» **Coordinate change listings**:
=== Begin Enclosure ===
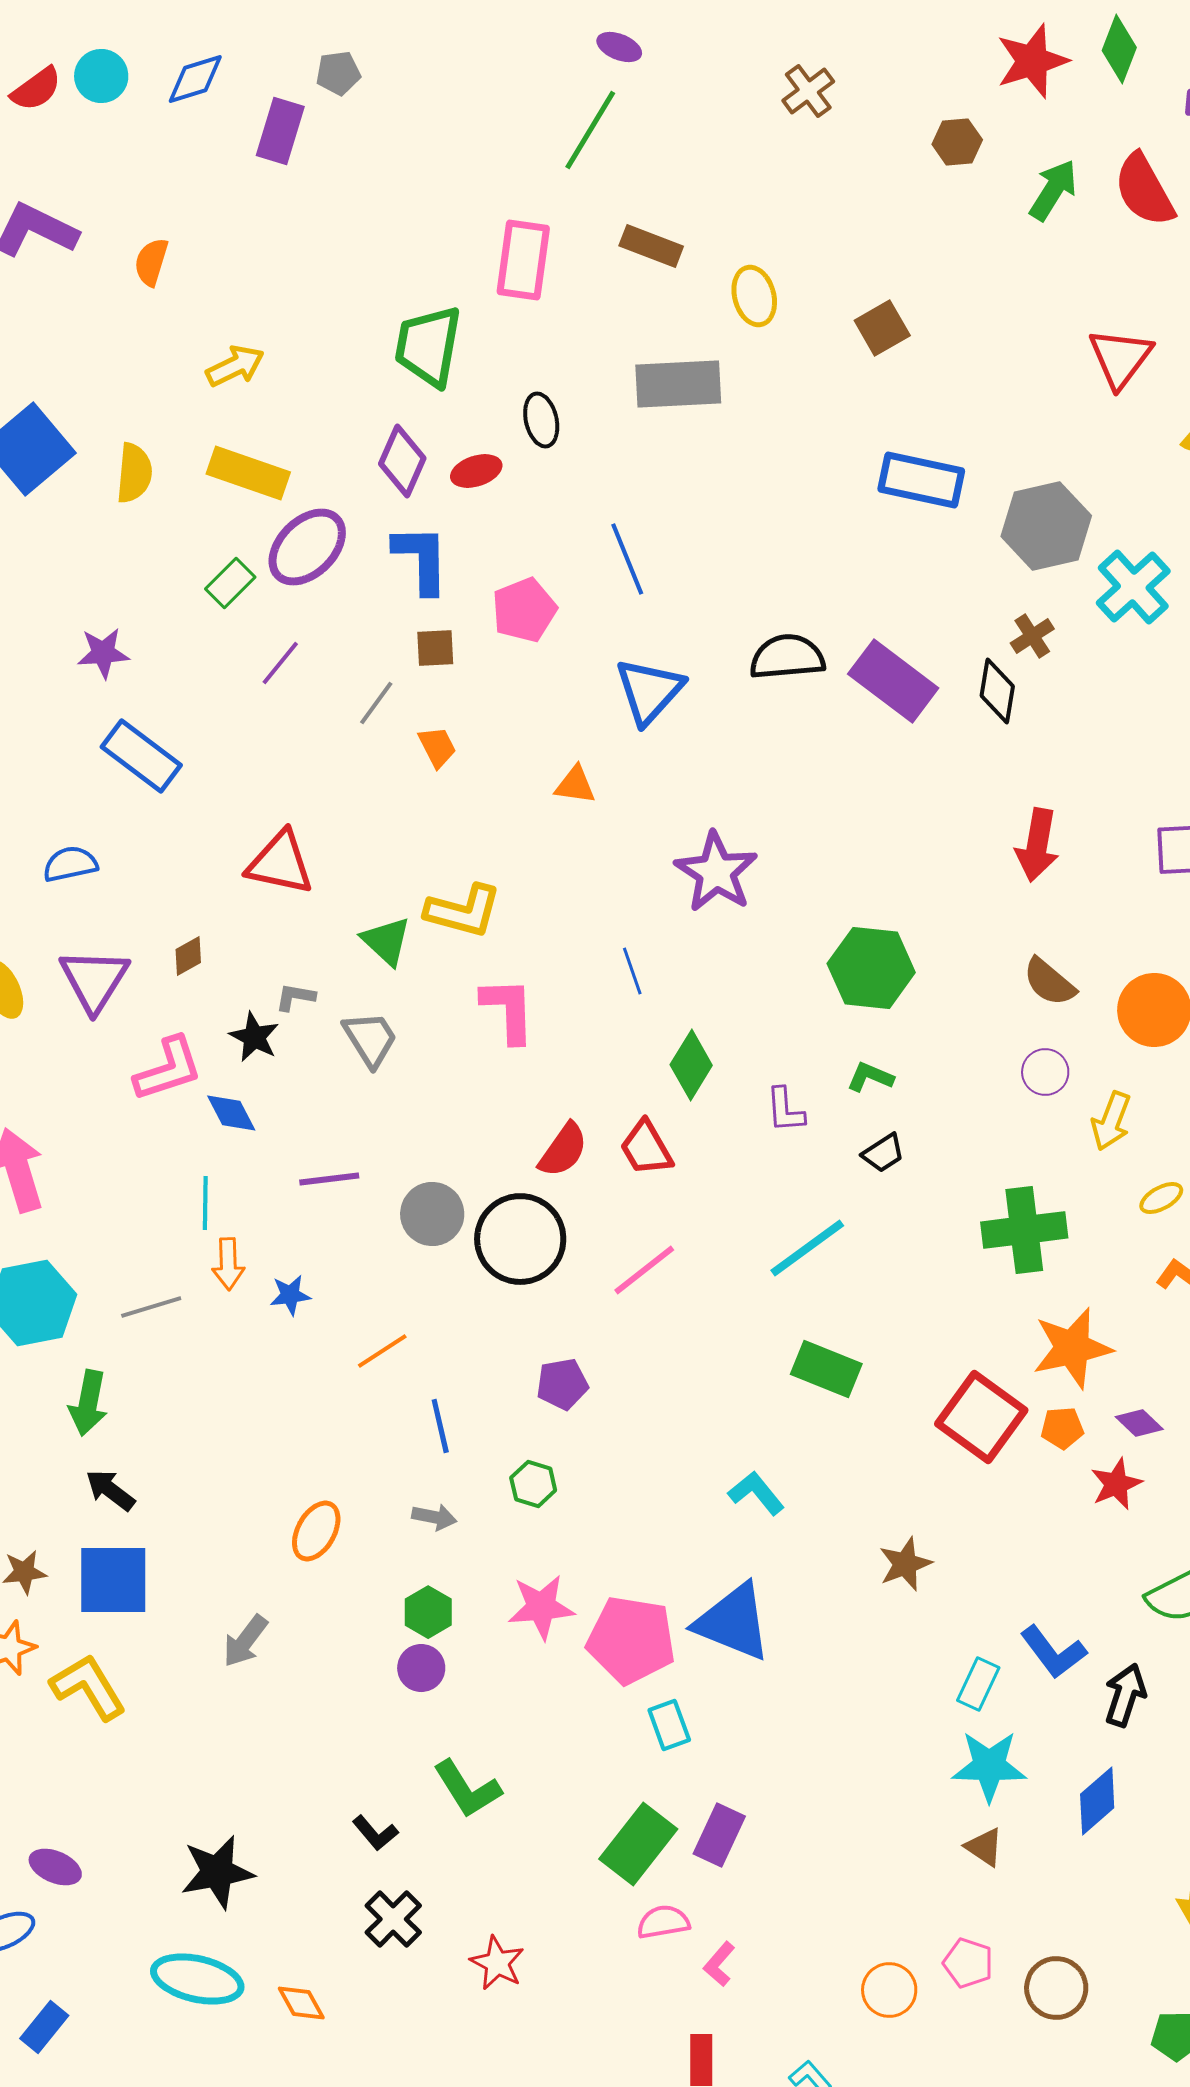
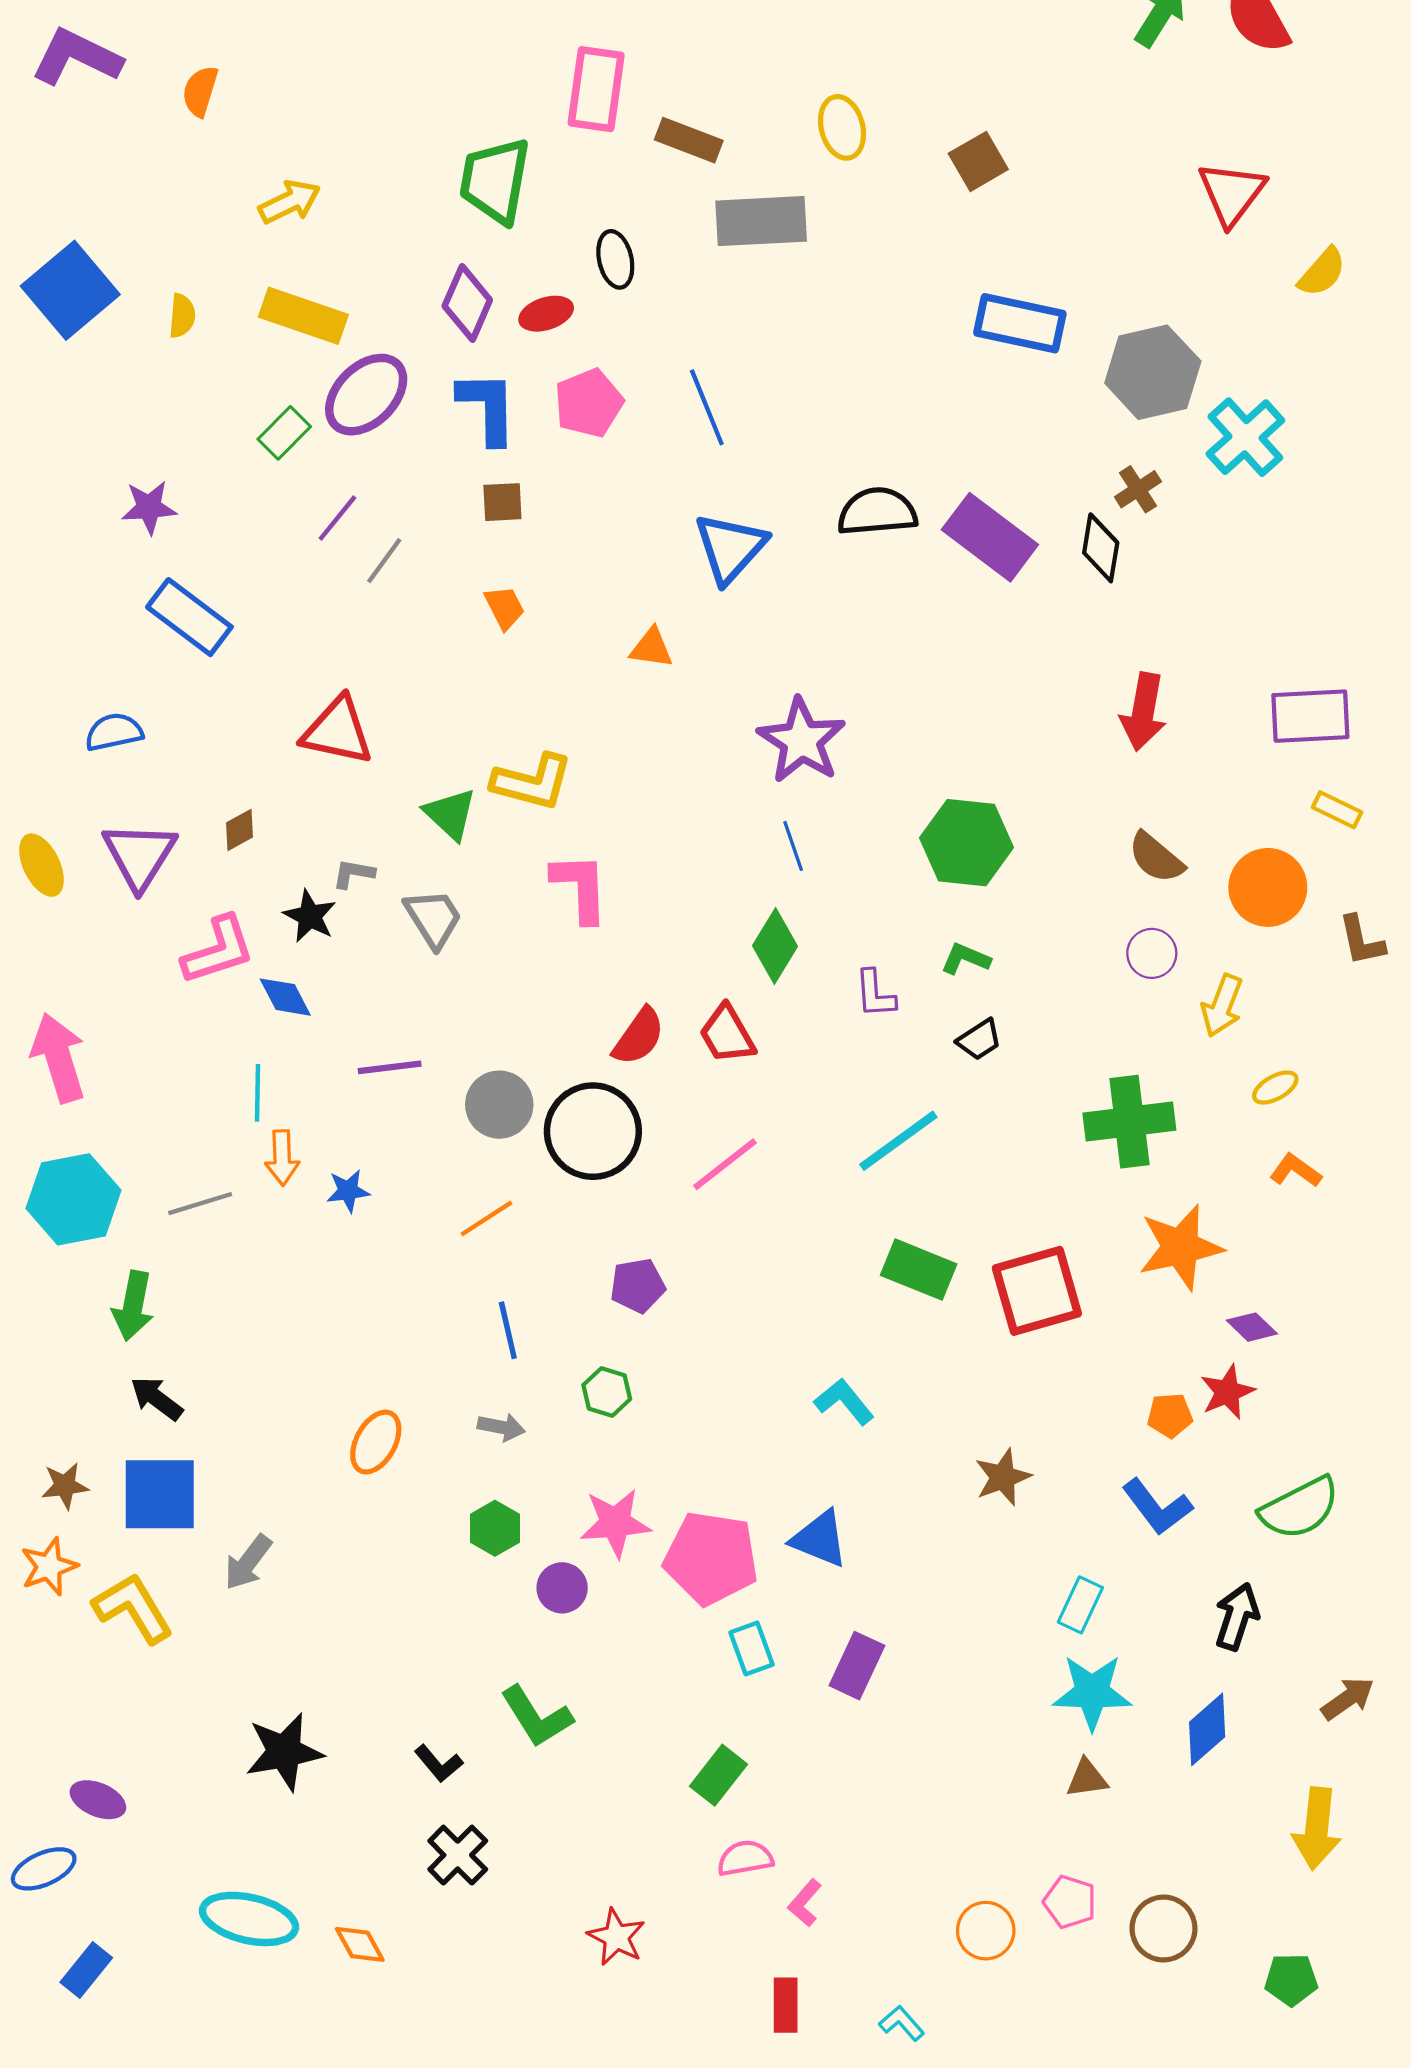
brown rectangle: (651, 246) -> (689, 140), moved
yellow semicircle: (134, 473) -> (182, 316), size x0.7
pink pentagon: (524, 610) -> (589, 403), moved
gray line: (376, 703) -> (384, 561), moved
blue line: (632, 971) -> (793, 846), moved
orange line: (382, 1351) -> (486, 1218), moved
red square: (981, 1417) -> (1037, 1291), moved, turned 38
orange pentagon: (1062, 1428) -> (1170, 1415), moved
blue triangle: (733, 1622) -> (820, 1539), size x0.7
gray arrow: (245, 1641) -> (248, 1562), moved
blue L-shape: (1053, 1652) -> (1157, 1507), moved
purple circle: (421, 1668) -> (562, 1588), moved
purple rectangle: (719, 1835) -> (857, 1666), moved
green rectangle: (638, 1844) -> (719, 1775), size x0.7
brown triangle: (984, 1847) -> (1087, 1778), turned -42
black star: (217, 1872) -> (284, 1752), moved
red star: (497, 1963) -> (616, 1937), moved

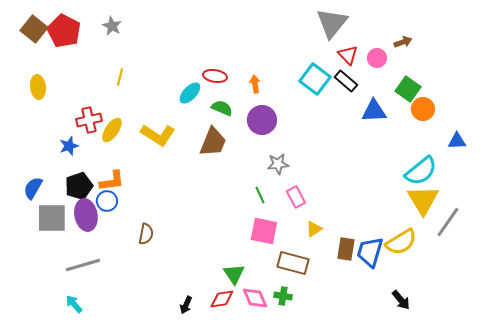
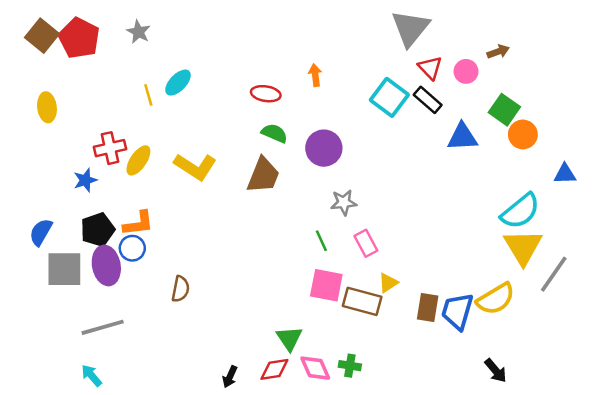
yellow line: (120, 77) -> (148, 95), turned -30
orange arrow: (255, 84) -> (315, 75), moved
cyan ellipse: (190, 93) -> (178, 83), moved
brown rectangle: (293, 263) -> (362, 301), moved

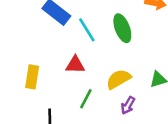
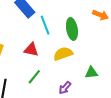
yellow semicircle: (119, 79) -> (63, 54), moved

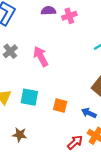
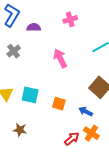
=== End Enclosure ===
» **Instructions for the task**: Using the entries above, output exactly the lines between the line holding "blue triangle: (733, 1622)" and the line holding "red star: (497, 1963) -> (616, 1937), moved", end lines included, and nothing more.

» **Exercise result**:
blue triangle: (733, 1622) -> (820, 1539), size x0.7
gray arrow: (245, 1641) -> (248, 1562), moved
blue L-shape: (1053, 1652) -> (1157, 1507), moved
purple circle: (421, 1668) -> (562, 1588), moved
purple rectangle: (719, 1835) -> (857, 1666), moved
green rectangle: (638, 1844) -> (719, 1775), size x0.7
brown triangle: (984, 1847) -> (1087, 1778), turned -42
black star: (217, 1872) -> (284, 1752), moved
red star: (497, 1963) -> (616, 1937), moved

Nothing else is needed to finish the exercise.